Saved entries:
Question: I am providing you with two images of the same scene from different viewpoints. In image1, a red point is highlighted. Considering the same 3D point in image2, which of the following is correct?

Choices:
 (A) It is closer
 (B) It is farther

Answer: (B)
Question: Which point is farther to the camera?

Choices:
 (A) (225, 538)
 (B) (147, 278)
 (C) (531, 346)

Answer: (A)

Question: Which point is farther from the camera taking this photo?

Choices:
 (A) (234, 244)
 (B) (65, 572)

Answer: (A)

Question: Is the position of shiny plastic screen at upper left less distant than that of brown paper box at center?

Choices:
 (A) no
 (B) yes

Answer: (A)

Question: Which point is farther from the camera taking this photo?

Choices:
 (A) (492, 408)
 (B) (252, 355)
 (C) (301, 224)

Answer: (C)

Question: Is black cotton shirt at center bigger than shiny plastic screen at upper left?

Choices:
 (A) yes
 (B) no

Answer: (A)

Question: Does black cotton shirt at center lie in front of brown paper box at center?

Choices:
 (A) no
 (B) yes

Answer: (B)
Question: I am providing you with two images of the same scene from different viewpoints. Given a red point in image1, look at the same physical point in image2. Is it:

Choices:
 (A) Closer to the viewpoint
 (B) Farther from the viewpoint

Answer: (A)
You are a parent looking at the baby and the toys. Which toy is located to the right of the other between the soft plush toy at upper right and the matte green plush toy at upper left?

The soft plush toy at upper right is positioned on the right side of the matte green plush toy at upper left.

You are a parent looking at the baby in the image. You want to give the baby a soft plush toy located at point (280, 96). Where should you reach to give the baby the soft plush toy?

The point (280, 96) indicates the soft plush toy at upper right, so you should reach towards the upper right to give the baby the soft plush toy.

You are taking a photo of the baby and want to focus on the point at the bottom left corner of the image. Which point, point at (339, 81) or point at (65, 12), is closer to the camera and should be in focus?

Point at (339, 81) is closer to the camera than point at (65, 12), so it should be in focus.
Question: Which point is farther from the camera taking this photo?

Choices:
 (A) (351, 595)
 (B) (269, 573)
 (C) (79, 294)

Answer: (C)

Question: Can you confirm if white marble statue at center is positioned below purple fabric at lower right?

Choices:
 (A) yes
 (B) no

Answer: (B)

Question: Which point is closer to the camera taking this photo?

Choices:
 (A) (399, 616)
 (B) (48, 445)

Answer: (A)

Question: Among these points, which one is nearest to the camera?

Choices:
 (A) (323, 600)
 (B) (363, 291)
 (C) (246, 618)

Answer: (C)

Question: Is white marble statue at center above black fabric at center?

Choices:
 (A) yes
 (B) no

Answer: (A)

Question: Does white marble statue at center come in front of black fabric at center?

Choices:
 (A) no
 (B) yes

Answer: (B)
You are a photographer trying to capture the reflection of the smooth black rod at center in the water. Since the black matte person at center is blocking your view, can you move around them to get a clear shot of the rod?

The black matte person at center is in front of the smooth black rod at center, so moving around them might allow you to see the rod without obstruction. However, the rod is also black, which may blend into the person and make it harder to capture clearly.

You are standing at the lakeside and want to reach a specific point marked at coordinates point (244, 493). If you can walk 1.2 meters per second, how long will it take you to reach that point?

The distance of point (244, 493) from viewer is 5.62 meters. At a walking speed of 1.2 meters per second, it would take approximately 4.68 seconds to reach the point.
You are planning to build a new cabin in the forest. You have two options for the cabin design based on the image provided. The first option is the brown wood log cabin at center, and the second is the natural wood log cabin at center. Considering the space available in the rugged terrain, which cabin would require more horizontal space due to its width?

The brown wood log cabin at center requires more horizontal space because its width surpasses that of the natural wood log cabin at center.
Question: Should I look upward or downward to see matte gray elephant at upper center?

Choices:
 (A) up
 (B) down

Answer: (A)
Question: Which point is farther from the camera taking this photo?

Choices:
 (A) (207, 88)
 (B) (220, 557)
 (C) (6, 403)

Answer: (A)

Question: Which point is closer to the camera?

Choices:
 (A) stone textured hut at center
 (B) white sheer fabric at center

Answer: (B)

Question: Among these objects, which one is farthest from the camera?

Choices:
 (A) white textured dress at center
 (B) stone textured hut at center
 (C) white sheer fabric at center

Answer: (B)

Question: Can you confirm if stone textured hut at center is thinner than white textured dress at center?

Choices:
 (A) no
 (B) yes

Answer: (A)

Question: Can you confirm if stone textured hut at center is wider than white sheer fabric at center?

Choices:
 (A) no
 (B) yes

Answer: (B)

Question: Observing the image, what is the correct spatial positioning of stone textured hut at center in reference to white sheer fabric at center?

§ **TASK TO COMPLETE**
Reproduce all of the entries above verbatim, preserving every character, line break, and blank line.

§ **OUTPUT FOR THIS EXERCISE**
Question: I am providing you with two images of the same scene from different viewpoints. In image1, a red point is highlighted. Considering the same 3D point in image2, which of the following is correct?

Choices:
 (A) It is closer
 (B) It is farther

Answer: (B)
Question: Which point is farther to the camera?

Choices:
 (A) (225, 538)
 (B) (147, 278)
 (C) (531, 346)

Answer: (A)

Question: Which point is farther from the camera taking this photo?

Choices:
 (A) (234, 244)
 (B) (65, 572)

Answer: (A)

Question: Is the position of shiny plastic screen at upper left less distant than that of brown paper box at center?

Choices:
 (A) no
 (B) yes

Answer: (A)

Question: Which point is farther from the camera taking this photo?

Choices:
 (A) (492, 408)
 (B) (252, 355)
 (C) (301, 224)

Answer: (C)

Question: Is black cotton shirt at center bigger than shiny plastic screen at upper left?

Choices:
 (A) yes
 (B) no

Answer: (A)

Question: Does black cotton shirt at center lie in front of brown paper box at center?

Choices:
 (A) no
 (B) yes

Answer: (B)
Question: I am providing you with two images of the same scene from different viewpoints. Given a red point in image1, look at the same physical point in image2. Is it:

Choices:
 (A) Closer to the viewpoint
 (B) Farther from the viewpoint

Answer: (A)
You are a parent looking at the baby and the toys. Which toy is located to the right of the other between the soft plush toy at upper right and the matte green plush toy at upper left?

The soft plush toy at upper right is positioned on the right side of the matte green plush toy at upper left.

You are a parent looking at the baby in the image. You want to give the baby a soft plush toy located at point (280, 96). Where should you reach to give the baby the soft plush toy?

The point (280, 96) indicates the soft plush toy at upper right, so you should reach towards the upper right to give the baby the soft plush toy.

You are taking a photo of the baby and want to focus on the point at the bottom left corner of the image. Which point, point at (339, 81) or point at (65, 12), is closer to the camera and should be in focus?

Point at (339, 81) is closer to the camera than point at (65, 12), so it should be in focus.
Question: Which point is farther from the camera taking this photo?

Choices:
 (A) (351, 595)
 (B) (269, 573)
 (C) (79, 294)

Answer: (C)

Question: Can you confirm if white marble statue at center is positioned below purple fabric at lower right?

Choices:
 (A) yes
 (B) no

Answer: (B)

Question: Which point is closer to the camera taking this photo?

Choices:
 (A) (399, 616)
 (B) (48, 445)

Answer: (A)

Question: Among these points, which one is nearest to the camera?

Choices:
 (A) (323, 600)
 (B) (363, 291)
 (C) (246, 618)

Answer: (C)

Question: Is white marble statue at center above black fabric at center?

Choices:
 (A) yes
 (B) no

Answer: (A)

Question: Does white marble statue at center come in front of black fabric at center?

Choices:
 (A) no
 (B) yes

Answer: (B)
You are a photographer trying to capture the reflection of the smooth black rod at center in the water. Since the black matte person at center is blocking your view, can you move around them to get a clear shot of the rod?

The black matte person at center is in front of the smooth black rod at center, so moving around them might allow you to see the rod without obstruction. However, the rod is also black, which may blend into the person and make it harder to capture clearly.

You are standing at the lakeside and want to reach a specific point marked at coordinates point (244, 493). If you can walk 1.2 meters per second, how long will it take you to reach that point?

The distance of point (244, 493) from viewer is 5.62 meters. At a walking speed of 1.2 meters per second, it would take approximately 4.68 seconds to reach the point.
You are planning to build a new cabin in the forest. You have two options for the cabin design based on the image provided. The first option is the brown wood log cabin at center, and the second is the natural wood log cabin at center. Considering the space available in the rugged terrain, which cabin would require more horizontal space due to its width?

The brown wood log cabin at center requires more horizontal space because its width surpasses that of the natural wood log cabin at center.
Question: Should I look upward or downward to see matte gray elephant at upper center?

Choices:
 (A) up
 (B) down

Answer: (A)
Question: Which point is farther from the camera taking this photo?

Choices:
 (A) (207, 88)
 (B) (220, 557)
 (C) (6, 403)

Answer: (A)

Question: Which point is closer to the camera?

Choices:
 (A) stone textured hut at center
 (B) white sheer fabric at center

Answer: (B)

Question: Among these objects, which one is farthest from the camera?

Choices:
 (A) white textured dress at center
 (B) stone textured hut at center
 (C) white sheer fabric at center

Answer: (B)

Question: Can you confirm if stone textured hut at center is thinner than white textured dress at center?

Choices:
 (A) no
 (B) yes

Answer: (A)

Question: Can you confirm if stone textured hut at center is wider than white sheer fabric at center?

Choices:
 (A) no
 (B) yes

Answer: (B)

Question: Observing the image, what is the correct spatial positioning of stone textured hut at center in reference to white sheer fabric at center?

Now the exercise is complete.